__DIRECTIONS__
Reproduce the records that follow without alteration, apart from removing the pictures.
(RECORD SET)
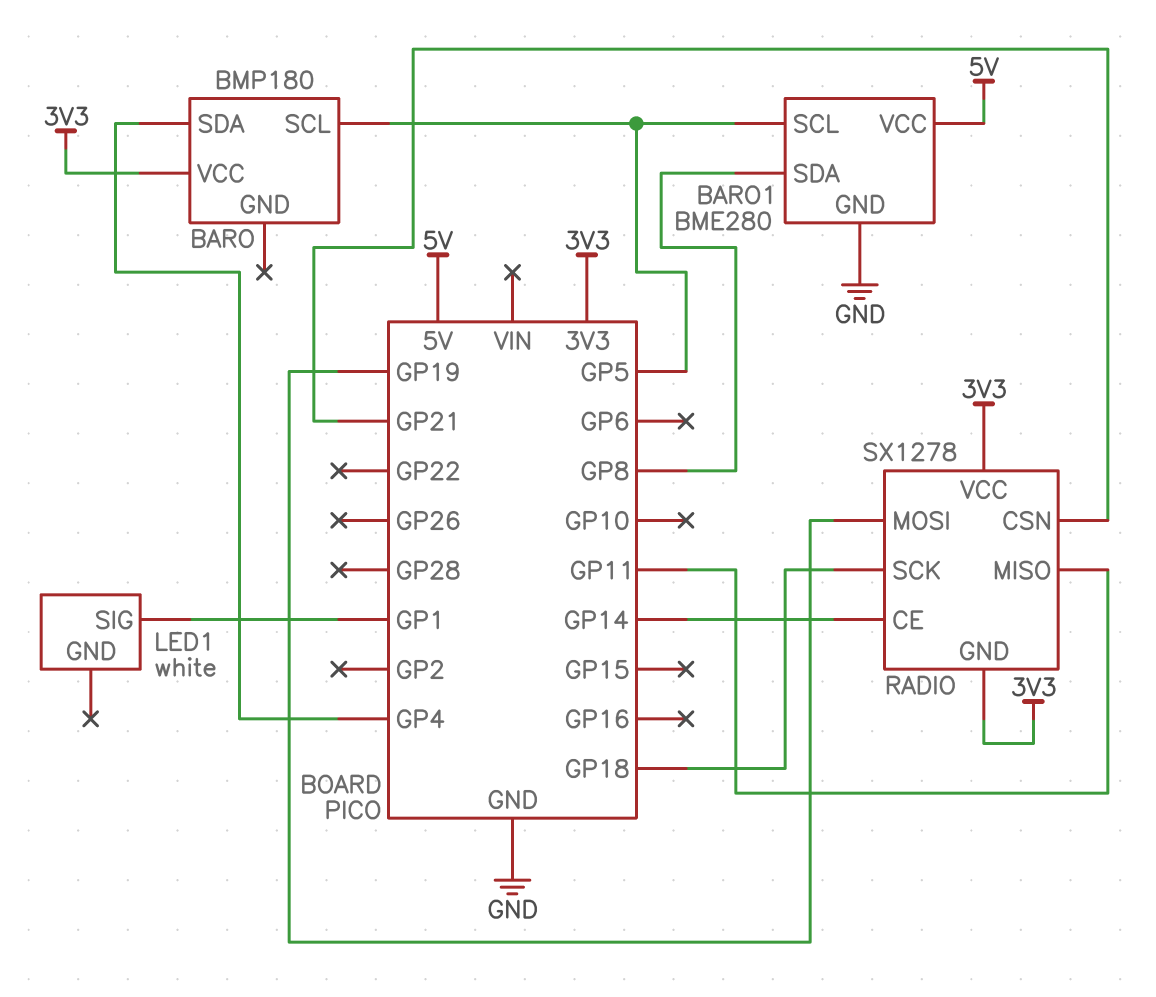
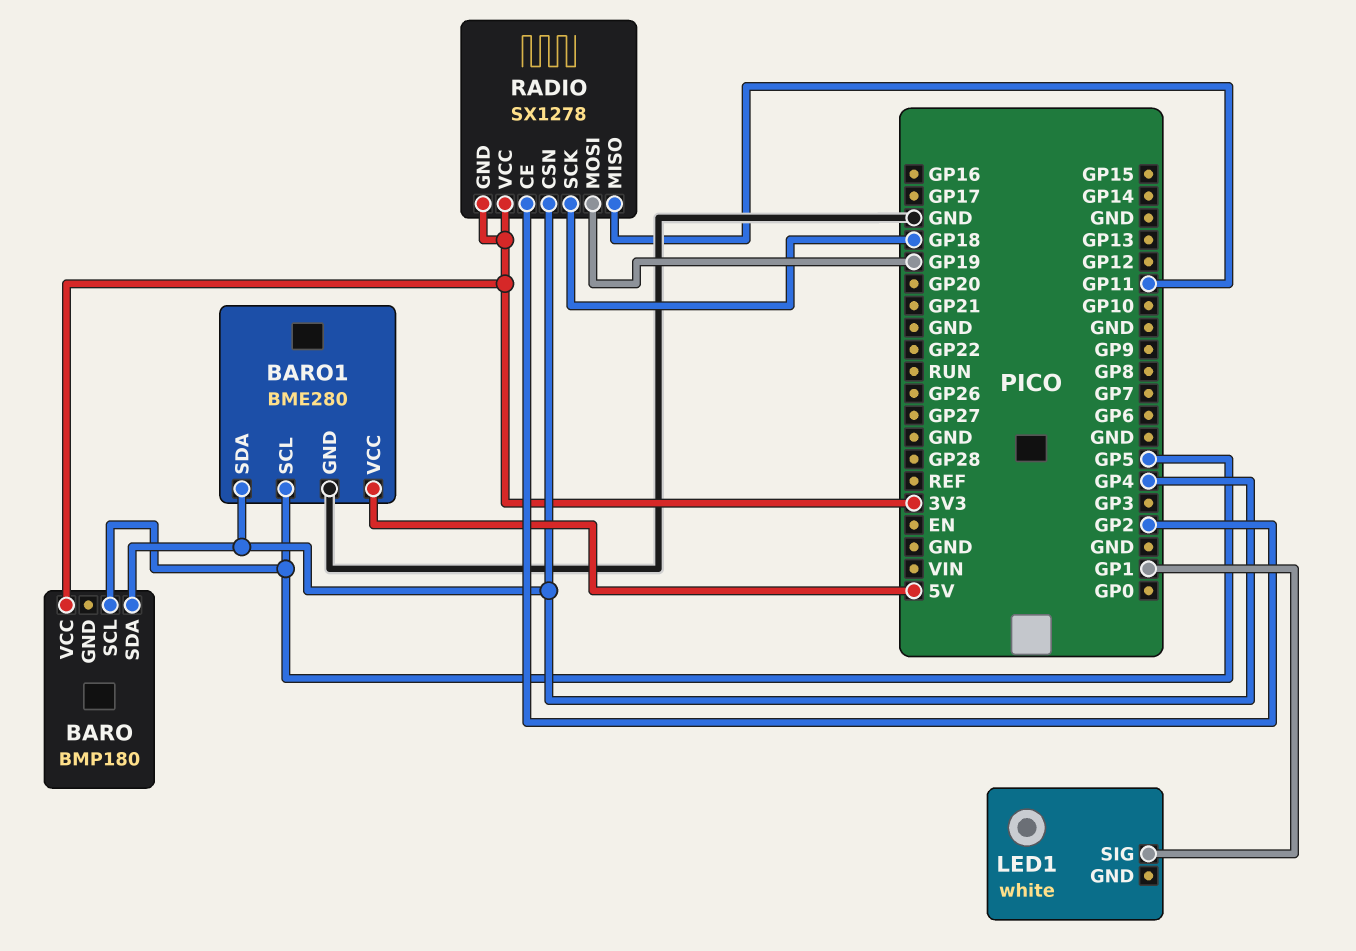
BARO1 pin SDA: GP8 -> GP4
RADIO pin CE: GP14 -> GP2
RADIO pin CSN: GP21 -> GP4

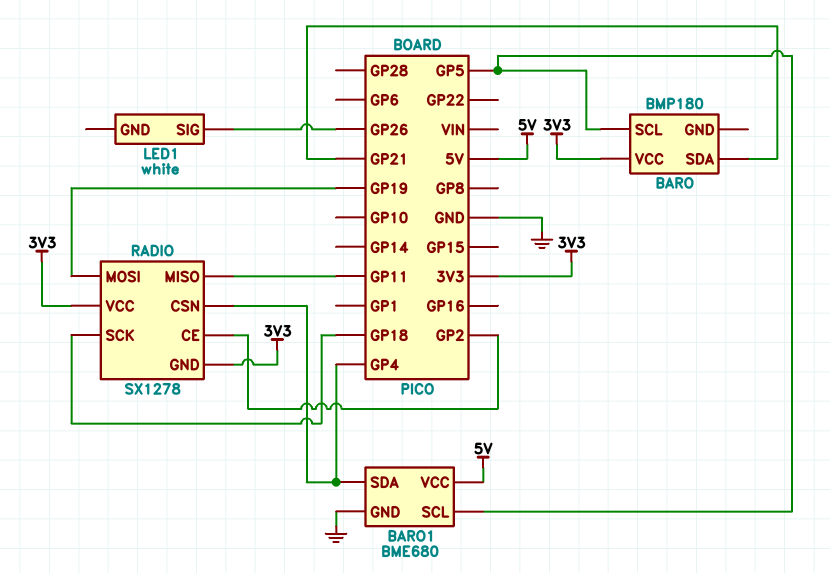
BARO pin SDA: GP4 -> GP21
BARO1: BME280 -> BME680
LED1 pin SIG: GP1 -> GP26

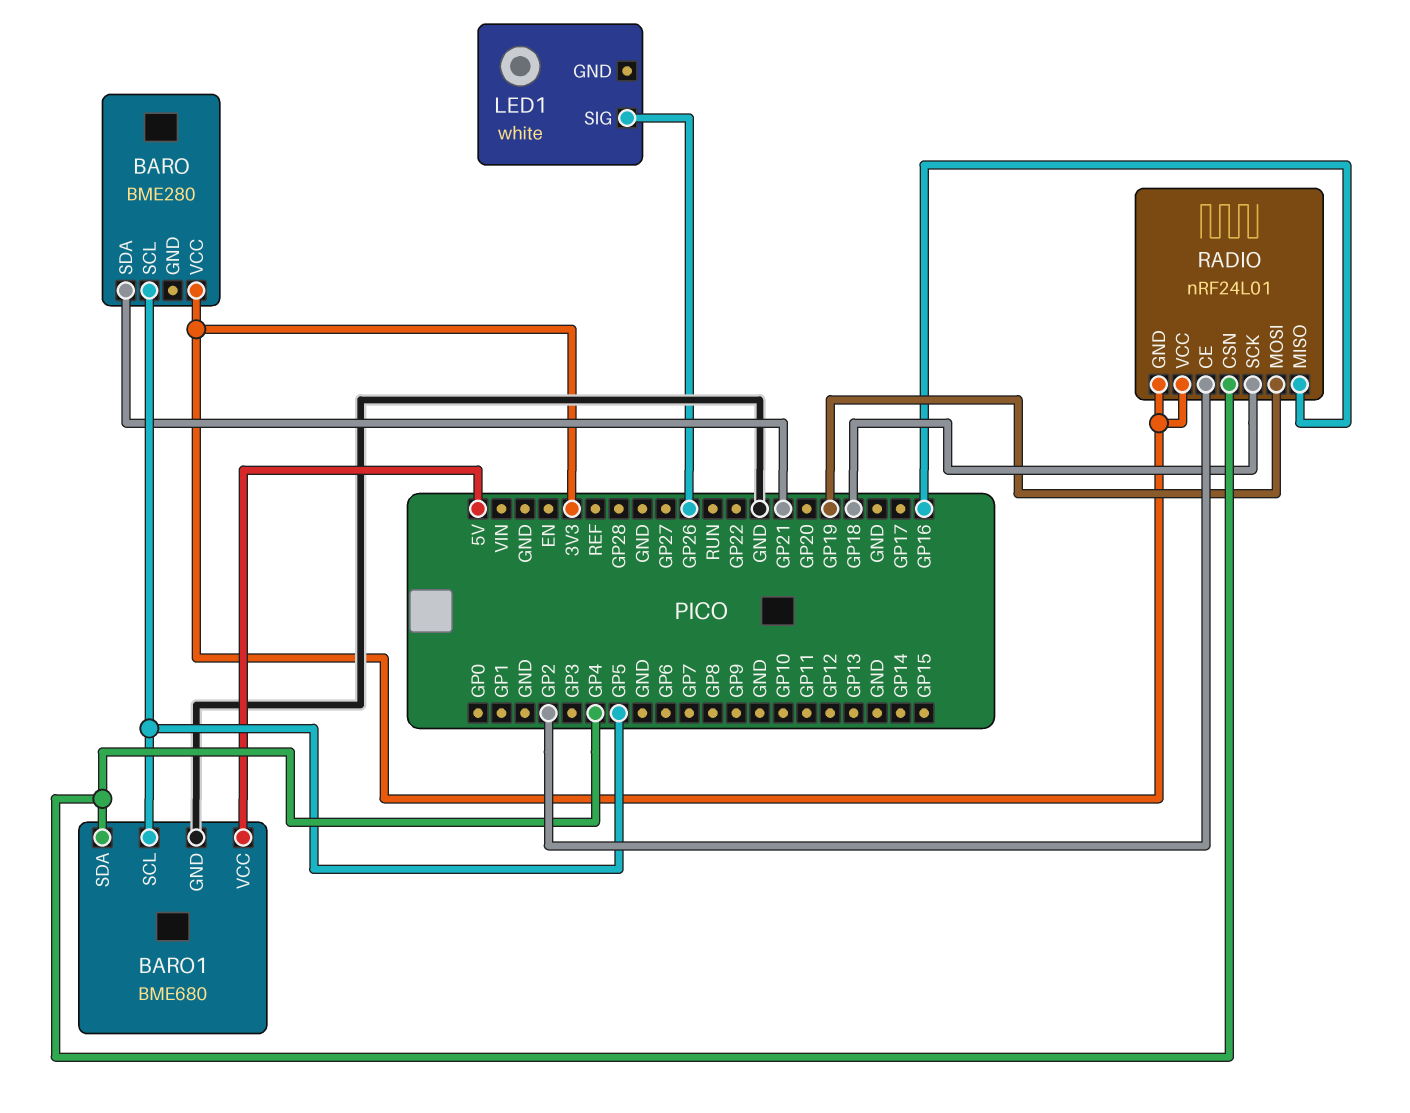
BARO: BMP180 -> BME280
RADIO: SX1278 -> nRF24L01
RADIO pin MISO: GP11 -> GP16

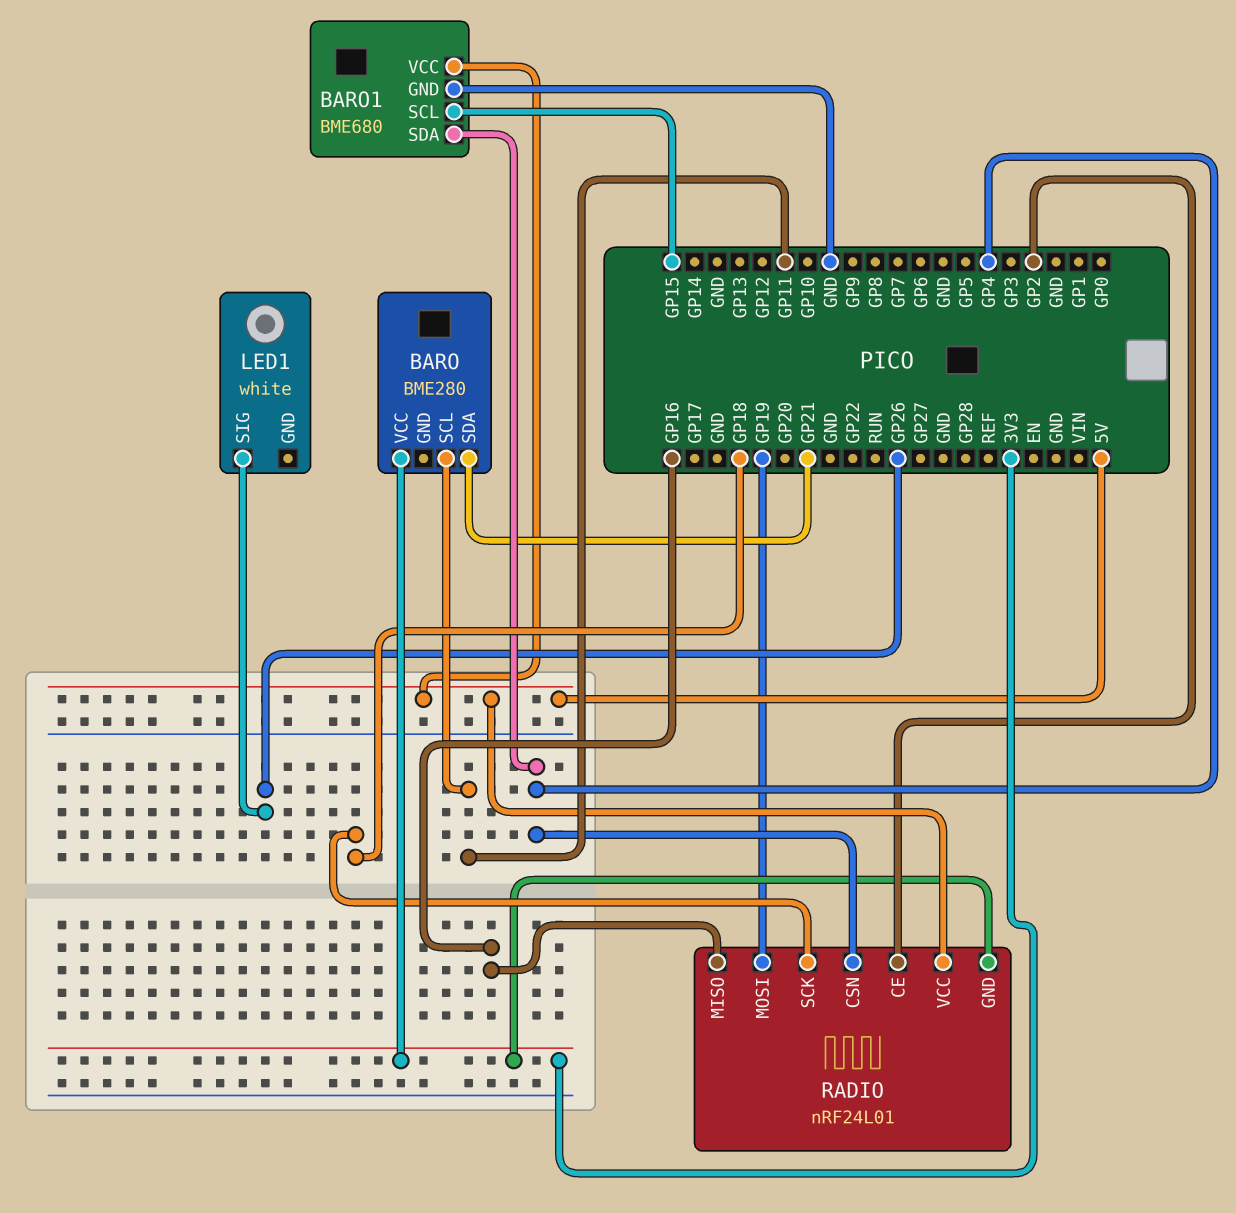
BARO pin SCL: GP5 -> GP11
BARO1 pin SCL: GP5 -> GP15
RADIO pin VCC: 3V3 -> 5V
(End RECORD SET)
__WRITTEN ANSWER__
BARO1 pin SDA: GP8 -> GP4
RADIO pin CE: GP14 -> GP2
RADIO pin CSN: GP21 -> GP4

BARO pin SDA: GP4 -> GP21
BARO1: BME280 -> BME680
LED1 pin SIG: GP1 -> GP26

BARO: BMP180 -> BME280
RADIO: SX1278 -> nRF24L01
RADIO pin MISO: GP11 -> GP16

BARO pin SCL: GP5 -> GP11
BARO1 pin SCL: GP5 -> GP15
RADIO pin VCC: 3V3 -> 5V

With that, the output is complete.